§ **TASK BRIEF**
Write out, precisely and in full, each line of the material.

%%

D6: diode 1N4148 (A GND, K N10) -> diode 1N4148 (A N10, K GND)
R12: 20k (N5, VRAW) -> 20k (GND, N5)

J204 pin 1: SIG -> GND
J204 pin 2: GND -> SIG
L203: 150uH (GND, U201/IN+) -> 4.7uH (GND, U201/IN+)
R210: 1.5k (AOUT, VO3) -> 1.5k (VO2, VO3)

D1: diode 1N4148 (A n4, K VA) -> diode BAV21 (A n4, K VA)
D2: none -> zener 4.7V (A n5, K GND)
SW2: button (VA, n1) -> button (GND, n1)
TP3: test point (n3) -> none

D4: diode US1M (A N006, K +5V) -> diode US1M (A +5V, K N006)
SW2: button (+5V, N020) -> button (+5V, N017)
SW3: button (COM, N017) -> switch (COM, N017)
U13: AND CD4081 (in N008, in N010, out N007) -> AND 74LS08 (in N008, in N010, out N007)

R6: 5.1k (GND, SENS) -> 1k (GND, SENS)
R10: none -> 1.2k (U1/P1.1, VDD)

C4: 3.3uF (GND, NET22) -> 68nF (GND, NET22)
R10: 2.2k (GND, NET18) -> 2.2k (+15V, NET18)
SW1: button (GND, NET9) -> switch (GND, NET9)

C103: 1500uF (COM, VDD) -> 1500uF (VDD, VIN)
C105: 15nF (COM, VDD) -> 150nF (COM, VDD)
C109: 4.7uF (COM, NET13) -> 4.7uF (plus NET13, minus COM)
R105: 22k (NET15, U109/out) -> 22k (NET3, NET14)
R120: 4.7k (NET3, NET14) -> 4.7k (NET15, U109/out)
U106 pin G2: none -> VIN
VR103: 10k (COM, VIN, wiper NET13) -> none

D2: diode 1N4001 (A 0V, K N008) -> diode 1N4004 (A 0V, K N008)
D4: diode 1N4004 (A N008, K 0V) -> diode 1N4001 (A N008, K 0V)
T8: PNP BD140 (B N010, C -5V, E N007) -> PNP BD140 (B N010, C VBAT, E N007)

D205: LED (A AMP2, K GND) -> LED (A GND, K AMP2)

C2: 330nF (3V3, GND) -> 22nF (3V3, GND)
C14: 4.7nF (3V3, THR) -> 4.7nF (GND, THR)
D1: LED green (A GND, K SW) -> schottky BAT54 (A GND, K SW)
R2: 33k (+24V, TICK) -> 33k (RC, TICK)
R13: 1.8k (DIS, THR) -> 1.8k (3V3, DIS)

%%

§ **OUTPUT OF THE TASK**
D6: diode 1N4148 (A GND, K N10) -> diode 1N4148 (A N10, K GND)
R12: 20k (N5, VRAW) -> 20k (GND, N5)

J204 pin 1: SIG -> GND
J204 pin 2: GND -> SIG
L203: 150uH (GND, U201/IN+) -> 4.7uH (GND, U201/IN+)
R210: 1.5k (AOUT, VO3) -> 1.5k (VO2, VO3)

D1: diode 1N4148 (A n4, K VA) -> diode BAV21 (A n4, K VA)
D2: none -> zener 4.7V (A n5, K GND)
SW2: button (VA, n1) -> button (GND, n1)
TP3: test point (n3) -> none

D4: diode US1M (A N006, K +5V) -> diode US1M (A +5V, K N006)
SW2: button (+5V, N020) -> button (+5V, N017)
SW3: button (COM, N017) -> switch (COM, N017)
U13: AND CD4081 (in N008, in N010, out N007) -> AND 74LS08 (in N008, in N010, out N007)

R6: 5.1k (GND, SENS) -> 1k (GND, SENS)
R10: none -> 1.2k (U1/P1.1, VDD)

C4: 3.3uF (GND, NET22) -> 68nF (GND, NET22)
R10: 2.2k (GND, NET18) -> 2.2k (+15V, NET18)
SW1: button (GND, NET9) -> switch (GND, NET9)

C103: 1500uF (COM, VDD) -> 1500uF (VDD, VIN)
C105: 15nF (COM, VDD) -> 150nF (COM, VDD)
C109: 4.7uF (COM, NET13) -> 4.7uF (plus NET13, minus COM)
R105: 22k (NET15, U109/out) -> 22k (NET3, NET14)
R120: 4.7k (NET3, NET14) -> 4.7k (NET15, U109/out)
U106 pin G2: none -> VIN
VR103: 10k (COM, VIN, wiper NET13) -> none

D2: diode 1N4001 (A 0V, K N008) -> diode 1N4004 (A 0V, K N008)
D4: diode 1N4004 (A N008, K 0V) -> diode 1N4001 (A N008, K 0V)
T8: PNP BD140 (B N010, C -5V, E N007) -> PNP BD140 (B N010, C VBAT, E N007)

D205: LED (A AMP2, K GND) -> LED (A GND, K AMP2)

C2: 330nF (3V3, GND) -> 22nF (3V3, GND)
C14: 4.7nF (3V3, THR) -> 4.7nF (GND, THR)
D1: LED green (A GND, K SW) -> schottky BAT54 (A GND, K SW)
R2: 33k (+24V, TICK) -> 33k (RC, TICK)
R13: 1.8k (DIS, THR) -> 1.8k (3V3, DIS)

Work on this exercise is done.